What is required:
Give again, word for word, each line below starting at the one that contains "R8: 1.2k (CMP, COM) -> 15 (CMP, COM)" and ending at the one that contains "U1 pin GND: 0V -> VBAT".

Materials provided:

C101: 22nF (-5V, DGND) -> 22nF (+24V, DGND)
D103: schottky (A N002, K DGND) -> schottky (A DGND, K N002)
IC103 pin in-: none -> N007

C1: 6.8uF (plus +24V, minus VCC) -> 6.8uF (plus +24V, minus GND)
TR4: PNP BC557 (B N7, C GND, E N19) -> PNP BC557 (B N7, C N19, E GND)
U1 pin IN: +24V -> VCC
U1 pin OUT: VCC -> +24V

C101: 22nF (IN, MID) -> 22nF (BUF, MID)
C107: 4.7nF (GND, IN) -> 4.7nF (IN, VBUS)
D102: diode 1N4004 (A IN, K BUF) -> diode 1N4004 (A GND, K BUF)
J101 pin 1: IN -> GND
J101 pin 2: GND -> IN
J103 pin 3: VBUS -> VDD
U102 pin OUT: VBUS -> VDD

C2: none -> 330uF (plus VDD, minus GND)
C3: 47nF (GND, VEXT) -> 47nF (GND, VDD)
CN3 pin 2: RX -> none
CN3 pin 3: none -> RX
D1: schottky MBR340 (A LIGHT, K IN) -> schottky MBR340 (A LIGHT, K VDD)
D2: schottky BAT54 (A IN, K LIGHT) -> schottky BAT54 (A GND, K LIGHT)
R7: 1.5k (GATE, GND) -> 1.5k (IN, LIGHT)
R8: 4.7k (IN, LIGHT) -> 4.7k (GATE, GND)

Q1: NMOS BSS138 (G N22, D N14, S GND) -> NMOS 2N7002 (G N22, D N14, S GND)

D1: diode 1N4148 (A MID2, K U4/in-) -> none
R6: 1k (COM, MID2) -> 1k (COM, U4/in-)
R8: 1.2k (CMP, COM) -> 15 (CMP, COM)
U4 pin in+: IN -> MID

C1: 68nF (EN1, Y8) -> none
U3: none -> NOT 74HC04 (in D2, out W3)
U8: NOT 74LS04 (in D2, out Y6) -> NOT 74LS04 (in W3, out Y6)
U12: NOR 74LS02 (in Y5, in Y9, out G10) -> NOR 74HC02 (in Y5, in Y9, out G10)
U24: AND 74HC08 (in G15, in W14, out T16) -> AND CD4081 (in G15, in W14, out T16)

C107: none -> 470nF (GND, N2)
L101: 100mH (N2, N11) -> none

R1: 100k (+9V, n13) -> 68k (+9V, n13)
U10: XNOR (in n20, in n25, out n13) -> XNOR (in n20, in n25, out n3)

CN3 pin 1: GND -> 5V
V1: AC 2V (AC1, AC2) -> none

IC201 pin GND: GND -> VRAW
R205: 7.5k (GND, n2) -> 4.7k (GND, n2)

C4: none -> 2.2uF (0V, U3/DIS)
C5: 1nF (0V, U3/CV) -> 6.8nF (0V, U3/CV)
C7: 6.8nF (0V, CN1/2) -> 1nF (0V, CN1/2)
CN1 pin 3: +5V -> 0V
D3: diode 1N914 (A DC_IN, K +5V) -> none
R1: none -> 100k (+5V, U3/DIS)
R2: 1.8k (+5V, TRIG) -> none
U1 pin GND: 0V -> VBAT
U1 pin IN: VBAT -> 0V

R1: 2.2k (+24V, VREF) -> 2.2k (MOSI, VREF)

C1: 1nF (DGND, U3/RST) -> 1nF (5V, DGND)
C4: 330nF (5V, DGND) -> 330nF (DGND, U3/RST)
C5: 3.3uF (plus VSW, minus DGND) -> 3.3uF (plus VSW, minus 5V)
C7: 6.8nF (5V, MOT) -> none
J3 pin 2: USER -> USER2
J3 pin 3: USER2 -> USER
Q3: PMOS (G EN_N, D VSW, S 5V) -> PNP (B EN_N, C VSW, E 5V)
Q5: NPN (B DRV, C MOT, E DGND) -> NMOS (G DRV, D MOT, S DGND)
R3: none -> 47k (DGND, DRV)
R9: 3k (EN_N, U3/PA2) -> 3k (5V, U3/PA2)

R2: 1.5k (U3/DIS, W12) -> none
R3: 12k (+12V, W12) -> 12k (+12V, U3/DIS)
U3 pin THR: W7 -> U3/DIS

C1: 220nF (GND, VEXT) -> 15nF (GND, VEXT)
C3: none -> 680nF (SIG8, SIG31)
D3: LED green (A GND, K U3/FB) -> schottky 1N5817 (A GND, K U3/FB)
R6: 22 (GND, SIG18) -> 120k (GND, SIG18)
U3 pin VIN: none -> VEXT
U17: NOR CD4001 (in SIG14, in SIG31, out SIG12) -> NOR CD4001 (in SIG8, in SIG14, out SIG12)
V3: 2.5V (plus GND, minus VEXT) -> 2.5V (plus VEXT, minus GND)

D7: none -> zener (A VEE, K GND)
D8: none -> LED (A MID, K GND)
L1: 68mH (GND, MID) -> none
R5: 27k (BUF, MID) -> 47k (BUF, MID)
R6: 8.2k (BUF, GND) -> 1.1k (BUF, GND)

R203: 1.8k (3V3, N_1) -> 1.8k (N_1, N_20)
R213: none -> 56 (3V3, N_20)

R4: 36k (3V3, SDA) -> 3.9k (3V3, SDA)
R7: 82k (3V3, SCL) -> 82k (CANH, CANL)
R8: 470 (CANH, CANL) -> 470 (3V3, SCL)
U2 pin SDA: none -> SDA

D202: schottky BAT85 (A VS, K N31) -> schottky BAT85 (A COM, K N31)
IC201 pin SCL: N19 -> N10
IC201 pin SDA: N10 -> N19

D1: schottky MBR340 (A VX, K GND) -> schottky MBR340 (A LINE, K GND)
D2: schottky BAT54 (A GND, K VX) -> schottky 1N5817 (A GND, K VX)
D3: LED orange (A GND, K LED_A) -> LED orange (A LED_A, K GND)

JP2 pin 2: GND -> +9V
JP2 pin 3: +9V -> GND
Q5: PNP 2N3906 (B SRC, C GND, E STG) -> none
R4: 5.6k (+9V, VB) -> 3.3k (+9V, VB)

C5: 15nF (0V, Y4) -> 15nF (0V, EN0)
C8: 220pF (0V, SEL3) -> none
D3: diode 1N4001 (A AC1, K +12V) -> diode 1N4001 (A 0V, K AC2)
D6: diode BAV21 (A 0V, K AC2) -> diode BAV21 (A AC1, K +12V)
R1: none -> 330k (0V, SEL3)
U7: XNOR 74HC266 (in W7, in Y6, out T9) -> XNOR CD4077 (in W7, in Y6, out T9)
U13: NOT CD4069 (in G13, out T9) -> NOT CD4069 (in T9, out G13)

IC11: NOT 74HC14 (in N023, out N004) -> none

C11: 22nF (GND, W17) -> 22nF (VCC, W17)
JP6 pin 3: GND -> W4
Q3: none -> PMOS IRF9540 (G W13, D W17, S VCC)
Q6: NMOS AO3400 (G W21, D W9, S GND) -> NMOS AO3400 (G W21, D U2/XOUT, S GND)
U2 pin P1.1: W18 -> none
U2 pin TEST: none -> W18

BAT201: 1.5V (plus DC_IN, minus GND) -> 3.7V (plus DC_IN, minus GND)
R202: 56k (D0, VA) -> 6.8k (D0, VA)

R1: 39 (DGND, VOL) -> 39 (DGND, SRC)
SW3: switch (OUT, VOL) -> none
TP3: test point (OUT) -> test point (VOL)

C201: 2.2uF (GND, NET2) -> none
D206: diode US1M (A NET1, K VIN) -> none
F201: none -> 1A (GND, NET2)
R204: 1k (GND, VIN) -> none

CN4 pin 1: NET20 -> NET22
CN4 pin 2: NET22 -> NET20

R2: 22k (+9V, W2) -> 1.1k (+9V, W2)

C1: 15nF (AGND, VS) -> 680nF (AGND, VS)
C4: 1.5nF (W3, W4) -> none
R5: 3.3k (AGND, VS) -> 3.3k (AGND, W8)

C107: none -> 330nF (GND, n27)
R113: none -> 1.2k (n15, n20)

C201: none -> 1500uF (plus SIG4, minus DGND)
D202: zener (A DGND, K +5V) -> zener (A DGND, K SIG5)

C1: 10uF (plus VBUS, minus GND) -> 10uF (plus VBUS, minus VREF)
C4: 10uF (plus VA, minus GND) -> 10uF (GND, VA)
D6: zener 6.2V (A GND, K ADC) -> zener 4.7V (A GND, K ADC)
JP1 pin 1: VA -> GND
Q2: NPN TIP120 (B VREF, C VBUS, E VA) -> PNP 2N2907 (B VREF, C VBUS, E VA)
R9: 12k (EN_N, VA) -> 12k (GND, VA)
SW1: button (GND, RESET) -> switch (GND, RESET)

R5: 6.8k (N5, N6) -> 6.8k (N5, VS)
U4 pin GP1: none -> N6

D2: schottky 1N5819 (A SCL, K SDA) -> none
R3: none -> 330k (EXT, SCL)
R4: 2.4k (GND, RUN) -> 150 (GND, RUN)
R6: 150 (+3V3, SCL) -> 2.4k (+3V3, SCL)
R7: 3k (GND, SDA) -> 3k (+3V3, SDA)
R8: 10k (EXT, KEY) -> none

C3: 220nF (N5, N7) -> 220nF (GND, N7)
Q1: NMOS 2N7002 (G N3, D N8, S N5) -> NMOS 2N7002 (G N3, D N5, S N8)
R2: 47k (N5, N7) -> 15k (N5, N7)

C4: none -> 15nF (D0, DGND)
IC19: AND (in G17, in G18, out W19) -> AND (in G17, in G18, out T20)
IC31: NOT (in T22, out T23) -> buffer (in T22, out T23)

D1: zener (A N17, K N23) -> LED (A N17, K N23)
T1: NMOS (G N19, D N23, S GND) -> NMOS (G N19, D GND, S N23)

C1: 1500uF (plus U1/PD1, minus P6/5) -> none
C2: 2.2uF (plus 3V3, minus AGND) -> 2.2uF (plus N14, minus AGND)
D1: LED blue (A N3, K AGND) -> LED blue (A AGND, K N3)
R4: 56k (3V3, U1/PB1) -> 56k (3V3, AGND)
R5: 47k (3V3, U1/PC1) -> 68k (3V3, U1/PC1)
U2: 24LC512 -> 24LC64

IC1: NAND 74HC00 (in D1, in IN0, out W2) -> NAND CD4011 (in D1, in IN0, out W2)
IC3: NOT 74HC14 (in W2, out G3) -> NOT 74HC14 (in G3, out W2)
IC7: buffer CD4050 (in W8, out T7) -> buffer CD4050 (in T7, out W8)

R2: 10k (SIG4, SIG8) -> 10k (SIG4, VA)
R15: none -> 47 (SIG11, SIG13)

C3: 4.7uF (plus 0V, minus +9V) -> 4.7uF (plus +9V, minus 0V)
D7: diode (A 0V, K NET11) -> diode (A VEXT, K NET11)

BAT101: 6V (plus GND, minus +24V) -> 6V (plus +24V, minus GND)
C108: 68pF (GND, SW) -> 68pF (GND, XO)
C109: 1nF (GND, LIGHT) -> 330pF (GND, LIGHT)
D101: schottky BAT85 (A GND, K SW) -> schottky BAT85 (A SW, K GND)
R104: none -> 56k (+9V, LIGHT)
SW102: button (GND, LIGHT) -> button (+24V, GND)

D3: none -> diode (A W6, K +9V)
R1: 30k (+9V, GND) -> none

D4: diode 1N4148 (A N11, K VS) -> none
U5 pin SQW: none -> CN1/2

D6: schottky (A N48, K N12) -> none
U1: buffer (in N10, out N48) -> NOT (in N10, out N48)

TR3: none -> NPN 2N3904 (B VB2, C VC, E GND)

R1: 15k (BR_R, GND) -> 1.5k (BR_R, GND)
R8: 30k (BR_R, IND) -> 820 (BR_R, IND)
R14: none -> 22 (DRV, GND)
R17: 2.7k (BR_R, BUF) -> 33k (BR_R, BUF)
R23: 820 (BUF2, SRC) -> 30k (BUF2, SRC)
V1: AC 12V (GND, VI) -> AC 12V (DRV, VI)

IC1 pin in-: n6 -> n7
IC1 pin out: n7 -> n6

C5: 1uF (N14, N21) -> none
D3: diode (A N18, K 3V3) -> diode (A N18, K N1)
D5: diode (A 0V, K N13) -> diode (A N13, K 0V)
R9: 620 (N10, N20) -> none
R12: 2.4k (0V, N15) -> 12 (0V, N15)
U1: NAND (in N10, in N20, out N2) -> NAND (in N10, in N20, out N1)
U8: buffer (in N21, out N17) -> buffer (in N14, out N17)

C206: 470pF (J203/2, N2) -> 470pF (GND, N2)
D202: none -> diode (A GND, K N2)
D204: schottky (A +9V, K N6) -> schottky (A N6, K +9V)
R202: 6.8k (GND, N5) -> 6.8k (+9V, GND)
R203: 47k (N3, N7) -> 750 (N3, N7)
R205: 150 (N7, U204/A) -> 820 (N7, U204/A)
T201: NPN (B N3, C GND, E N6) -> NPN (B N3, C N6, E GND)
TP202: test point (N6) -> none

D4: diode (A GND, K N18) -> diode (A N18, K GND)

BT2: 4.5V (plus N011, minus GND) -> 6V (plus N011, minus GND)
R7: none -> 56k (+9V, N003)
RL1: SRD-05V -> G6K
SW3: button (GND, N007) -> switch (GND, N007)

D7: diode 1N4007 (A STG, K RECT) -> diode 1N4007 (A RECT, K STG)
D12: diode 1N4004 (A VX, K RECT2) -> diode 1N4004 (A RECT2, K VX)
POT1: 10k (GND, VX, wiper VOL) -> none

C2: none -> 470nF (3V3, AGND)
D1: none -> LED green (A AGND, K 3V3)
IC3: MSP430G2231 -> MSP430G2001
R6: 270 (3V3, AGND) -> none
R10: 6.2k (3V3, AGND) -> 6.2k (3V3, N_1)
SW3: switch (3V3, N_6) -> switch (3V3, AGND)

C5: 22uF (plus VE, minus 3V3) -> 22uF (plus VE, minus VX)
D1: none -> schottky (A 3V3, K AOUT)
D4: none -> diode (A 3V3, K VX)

Exercise result:
R8: 1.2k (CMP, COM) -> 15 (CMP, COM)
U4 pin in+: IN -> MID

C1: 68nF (EN1, Y8) -> none
U3: none -> NOT 74HC04 (in D2, out W3)
U8: NOT 74LS04 (in D2, out Y6) -> NOT 74LS04 (in W3, out Y6)
U12: NOR 74LS02 (in Y5, in Y9, out G10) -> NOR 74HC02 (in Y5, in Y9, out G10)
U24: AND 74HC08 (in G15, in W14, out T16) -> AND CD4081 (in G15, in W14, out T16)

C107: none -> 470nF (GND, N2)
L101: 100mH (N2, N11) -> none

R1: 100k (+9V, n13) -> 68k (+9V, n13)
U10: XNOR (in n20, in n25, out n13) -> XNOR (in n20, in n25, out n3)

CN3 pin 1: GND -> 5V
V1: AC 2V (AC1, AC2) -> none

IC201 pin GND: GND -> VRAW
R205: 7.5k (GND, n2) -> 4.7k (GND, n2)

C4: none -> 2.2uF (0V, U3/DIS)
C5: 1nF (0V, U3/CV) -> 6.8nF (0V, U3/CV)
C7: 6.8nF (0V, CN1/2) -> 1nF (0V, CN1/2)
CN1 pin 3: +5V -> 0V
D3: diode 1N914 (A DC_IN, K +5V) -> none
R1: none -> 100k (+5V, U3/DIS)
R2: 1.8k (+5V, TRIG) -> none
U1 pin GND: 0V -> VBAT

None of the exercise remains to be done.